## [Objective]
Rewrite the records below, replacing every instance of "coordinate" with "location" and leaving everything else unchanged, and leave the pictures out of your answer.

## [Records to use]

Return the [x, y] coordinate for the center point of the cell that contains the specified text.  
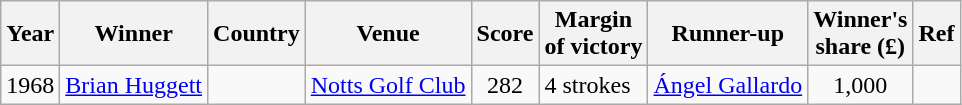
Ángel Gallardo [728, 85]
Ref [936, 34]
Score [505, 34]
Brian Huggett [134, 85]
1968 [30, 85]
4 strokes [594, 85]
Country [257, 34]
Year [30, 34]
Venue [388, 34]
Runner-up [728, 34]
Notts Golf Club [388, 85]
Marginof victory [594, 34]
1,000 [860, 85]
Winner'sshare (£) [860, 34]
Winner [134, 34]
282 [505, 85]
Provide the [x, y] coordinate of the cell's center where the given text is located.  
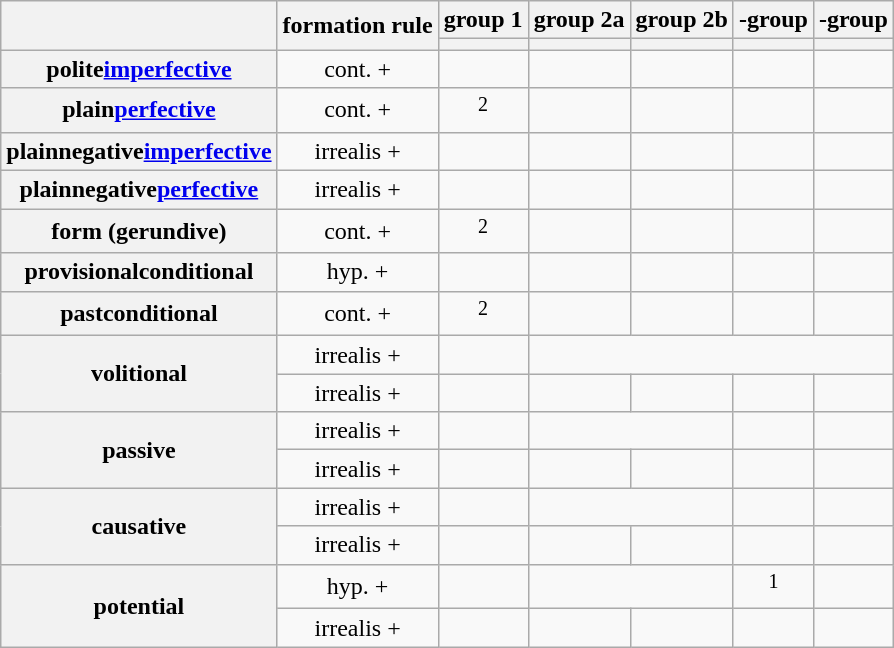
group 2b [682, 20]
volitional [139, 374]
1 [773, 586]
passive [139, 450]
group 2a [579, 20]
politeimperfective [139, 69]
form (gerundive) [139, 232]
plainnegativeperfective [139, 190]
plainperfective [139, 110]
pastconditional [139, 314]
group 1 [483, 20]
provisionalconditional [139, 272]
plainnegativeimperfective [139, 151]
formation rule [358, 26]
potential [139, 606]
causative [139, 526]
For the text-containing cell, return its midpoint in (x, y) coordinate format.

## [Task solution]
Return the [x, y] location for the center point of the cell that contains the specified text.  
Ángel Gallardo [728, 85]
Ref [936, 34]
Score [505, 34]
Brian Huggett [134, 85]
1968 [30, 85]
4 strokes [594, 85]
Country [257, 34]
Year [30, 34]
Venue [388, 34]
Runner-up [728, 34]
Notts Golf Club [388, 85]
Marginof victory [594, 34]
1,000 [860, 85]
Winner'sshare (£) [860, 34]
Winner [134, 34]
282 [505, 85]
Provide the [x, y] location of the cell's center where the given text is located.  
group 2b [682, 20]
volitional [139, 374]
1 [773, 586]
passive [139, 450]
group 2a [579, 20]
politeimperfective [139, 69]
form (gerundive) [139, 232]
plainnegativeperfective [139, 190]
plainperfective [139, 110]
pastconditional [139, 314]
group 1 [483, 20]
provisionalconditional [139, 272]
plainnegativeimperfective [139, 151]
formation rule [358, 26]
potential [139, 606]
causative [139, 526]
For the text-containing cell, return its midpoint in (x, y) location format.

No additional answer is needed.